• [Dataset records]
Segment Open

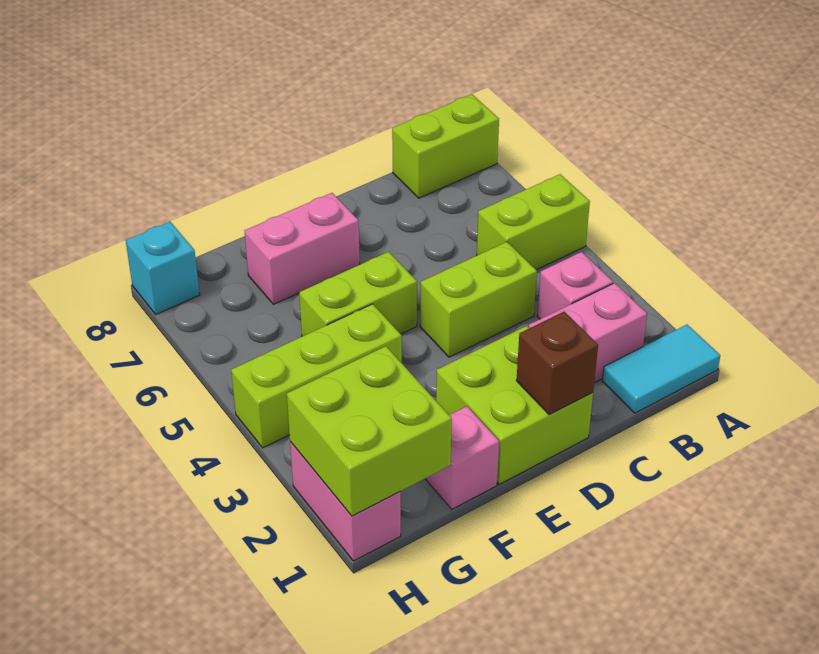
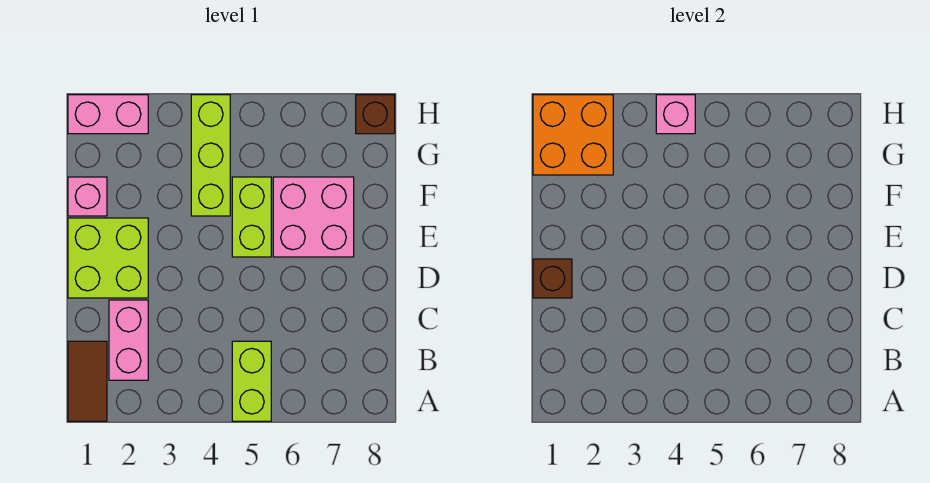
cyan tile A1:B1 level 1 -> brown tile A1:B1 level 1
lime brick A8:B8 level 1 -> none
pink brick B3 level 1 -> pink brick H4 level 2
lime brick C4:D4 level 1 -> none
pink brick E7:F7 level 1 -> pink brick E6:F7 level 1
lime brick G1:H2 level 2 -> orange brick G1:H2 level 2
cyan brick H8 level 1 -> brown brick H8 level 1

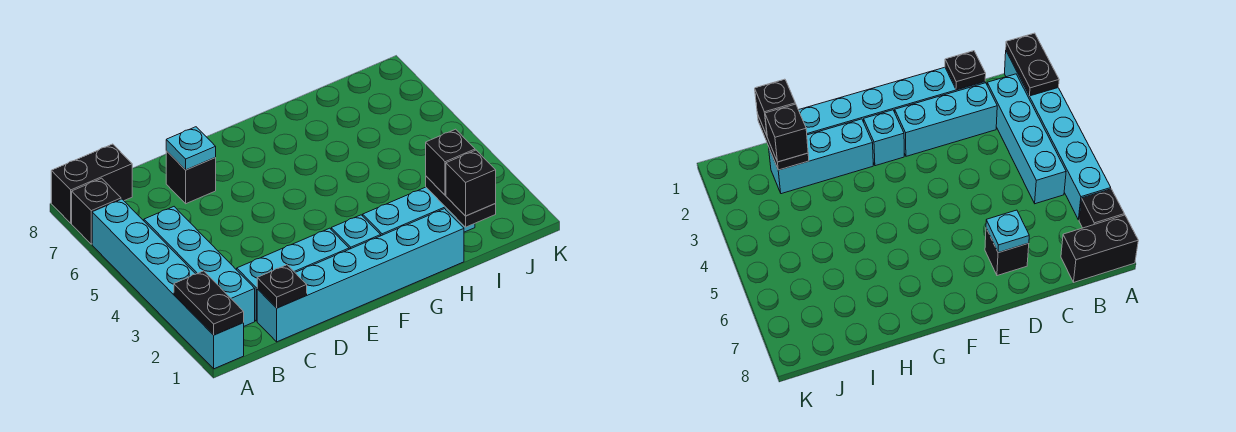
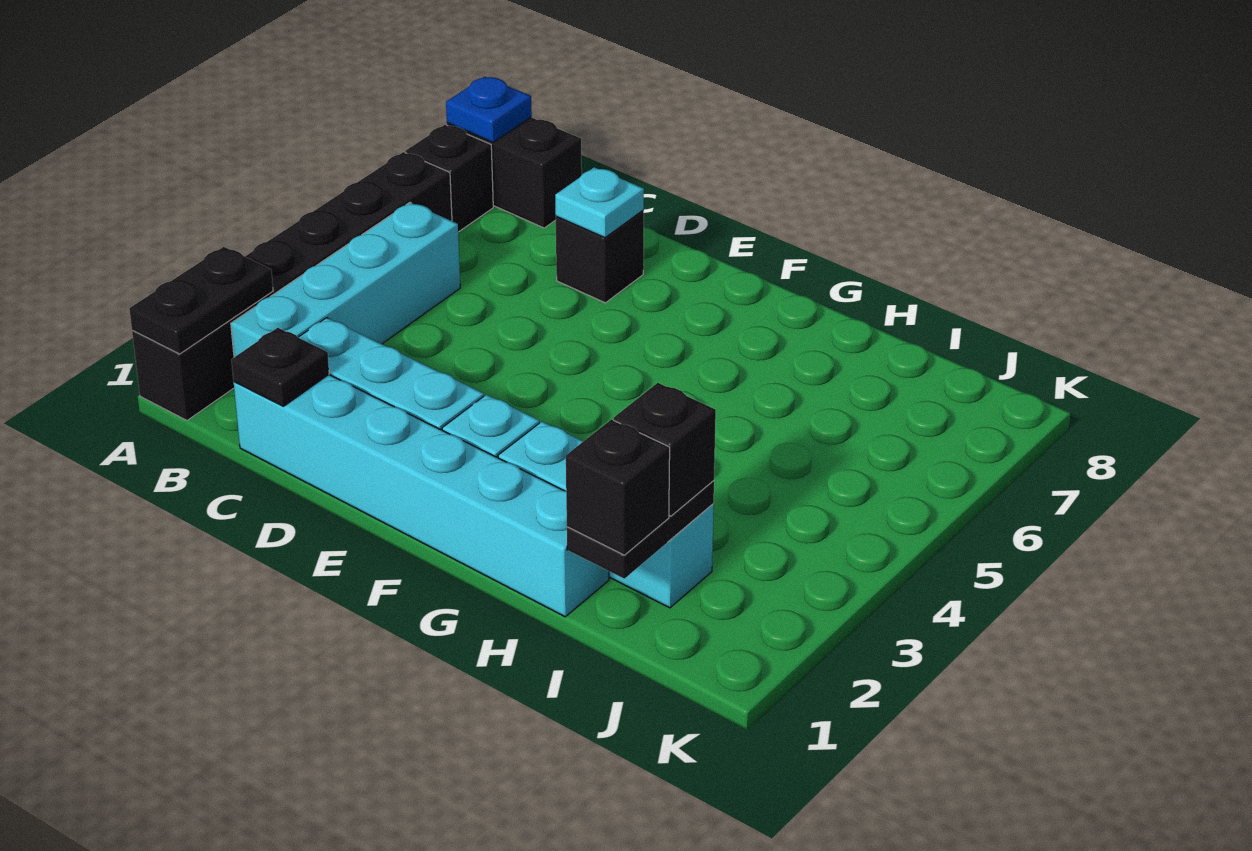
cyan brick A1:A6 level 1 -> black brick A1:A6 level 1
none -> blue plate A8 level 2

Segment Closed

• [Your objective] Without changing a word, transcribe all of the data and omit its images.

• [Problem solution]
cyan tile A1:B1 level 1 -> brown tile A1:B1 level 1
lime brick A8:B8 level 1 -> none
pink brick B3 level 1 -> pink brick H4 level 2
lime brick C4:D4 level 1 -> none
pink brick E7:F7 level 1 -> pink brick E6:F7 level 1
lime brick G1:H2 level 2 -> orange brick G1:H2 level 2
cyan brick H8 level 1 -> brown brick H8 level 1

cyan brick A1:A6 level 1 -> black brick A1:A6 level 1
none -> blue plate A8 level 2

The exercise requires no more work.